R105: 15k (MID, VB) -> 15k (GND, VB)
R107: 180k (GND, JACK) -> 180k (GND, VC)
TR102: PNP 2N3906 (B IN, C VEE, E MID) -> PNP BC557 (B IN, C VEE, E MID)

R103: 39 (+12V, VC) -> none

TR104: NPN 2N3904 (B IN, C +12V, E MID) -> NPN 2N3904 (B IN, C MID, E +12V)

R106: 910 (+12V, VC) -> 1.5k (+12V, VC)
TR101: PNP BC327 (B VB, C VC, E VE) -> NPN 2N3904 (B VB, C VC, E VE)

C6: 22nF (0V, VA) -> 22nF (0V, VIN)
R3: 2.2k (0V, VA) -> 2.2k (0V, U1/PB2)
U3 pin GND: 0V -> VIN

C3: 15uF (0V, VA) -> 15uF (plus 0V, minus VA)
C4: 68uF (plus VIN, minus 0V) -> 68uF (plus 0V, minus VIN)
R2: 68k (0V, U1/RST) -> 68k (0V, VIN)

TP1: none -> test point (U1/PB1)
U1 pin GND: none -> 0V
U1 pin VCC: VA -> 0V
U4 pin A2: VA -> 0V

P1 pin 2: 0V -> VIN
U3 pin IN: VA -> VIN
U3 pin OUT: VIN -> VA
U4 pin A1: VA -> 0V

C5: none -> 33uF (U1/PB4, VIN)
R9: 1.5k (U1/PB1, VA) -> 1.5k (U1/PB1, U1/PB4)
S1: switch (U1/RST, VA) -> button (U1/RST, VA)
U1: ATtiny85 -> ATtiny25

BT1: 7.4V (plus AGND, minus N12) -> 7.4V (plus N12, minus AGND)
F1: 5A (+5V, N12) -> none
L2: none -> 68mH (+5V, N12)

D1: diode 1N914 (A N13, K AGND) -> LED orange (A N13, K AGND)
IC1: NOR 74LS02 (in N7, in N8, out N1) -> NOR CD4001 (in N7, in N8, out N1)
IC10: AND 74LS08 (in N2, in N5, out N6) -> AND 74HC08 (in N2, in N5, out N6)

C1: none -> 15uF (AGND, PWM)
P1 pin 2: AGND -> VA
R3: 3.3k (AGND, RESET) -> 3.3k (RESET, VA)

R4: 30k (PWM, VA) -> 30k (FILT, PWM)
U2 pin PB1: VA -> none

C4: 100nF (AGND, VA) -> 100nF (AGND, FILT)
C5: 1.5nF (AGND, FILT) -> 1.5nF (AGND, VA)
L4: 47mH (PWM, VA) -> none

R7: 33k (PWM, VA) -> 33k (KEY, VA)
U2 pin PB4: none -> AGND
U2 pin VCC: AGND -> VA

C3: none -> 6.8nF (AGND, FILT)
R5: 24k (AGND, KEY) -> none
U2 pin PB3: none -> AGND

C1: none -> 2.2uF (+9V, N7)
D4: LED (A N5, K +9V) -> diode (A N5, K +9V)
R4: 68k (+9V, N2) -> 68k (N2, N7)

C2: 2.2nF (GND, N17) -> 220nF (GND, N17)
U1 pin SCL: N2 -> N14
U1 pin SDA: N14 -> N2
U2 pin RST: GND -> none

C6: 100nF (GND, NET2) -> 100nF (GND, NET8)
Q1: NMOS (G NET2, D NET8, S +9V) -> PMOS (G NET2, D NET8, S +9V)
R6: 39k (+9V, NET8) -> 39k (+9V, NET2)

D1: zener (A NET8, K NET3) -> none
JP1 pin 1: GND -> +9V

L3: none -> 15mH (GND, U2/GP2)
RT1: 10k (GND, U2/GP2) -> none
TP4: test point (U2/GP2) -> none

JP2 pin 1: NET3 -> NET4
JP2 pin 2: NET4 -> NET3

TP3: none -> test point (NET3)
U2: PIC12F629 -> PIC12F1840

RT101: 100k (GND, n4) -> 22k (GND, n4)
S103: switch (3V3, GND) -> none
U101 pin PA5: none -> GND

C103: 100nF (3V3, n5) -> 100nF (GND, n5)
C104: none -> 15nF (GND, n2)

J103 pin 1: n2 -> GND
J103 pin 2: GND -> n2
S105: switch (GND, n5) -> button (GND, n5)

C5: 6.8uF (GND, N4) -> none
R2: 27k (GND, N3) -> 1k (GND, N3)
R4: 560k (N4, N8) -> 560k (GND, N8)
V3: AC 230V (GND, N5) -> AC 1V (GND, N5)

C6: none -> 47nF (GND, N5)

_ _ _ _

Goal of the exercise => All lines above from the one containing "C1: none -> 15uF (AGND, PWM)" to the one containing "Q1: NMOS (G" must be repeated exactly, both lines included, and no others.

Result of this exercise =>
C1: none -> 15uF (AGND, PWM)
P1 pin 2: AGND -> VA
R3: 3.3k (AGND, RESET) -> 3.3k (RESET, VA)

R4: 30k (PWM, VA) -> 30k (FILT, PWM)
U2 pin PB1: VA -> none

C4: 100nF (AGND, VA) -> 100nF (AGND, FILT)
C5: 1.5nF (AGND, FILT) -> 1.5nF (AGND, VA)
L4: 47mH (PWM, VA) -> none

R7: 33k (PWM, VA) -> 33k (KEY, VA)
U2 pin PB4: none -> AGND
U2 pin VCC: AGND -> VA

C3: none -> 6.8nF (AGND, FILT)
R5: 24k (AGND, KEY) -> none
U2 pin PB3: none -> AGND

C1: none -> 2.2uF (+9V, N7)
D4: LED (A N5, K +9V) -> diode (A N5, K +9V)
R4: 68k (+9V, N2) -> 68k (N2, N7)

C2: 2.2nF (GND, N17) -> 220nF (GND, N17)
U1 pin SCL: N2 -> N14
U1 pin SDA: N14 -> N2
U2 pin RST: GND -> none

C6: 100nF (GND, NET2) -> 100nF (GND, NET8)
Q1: NMOS (G NET2, D NET8, S +9V) -> PMOS (G NET2, D NET8, S +9V)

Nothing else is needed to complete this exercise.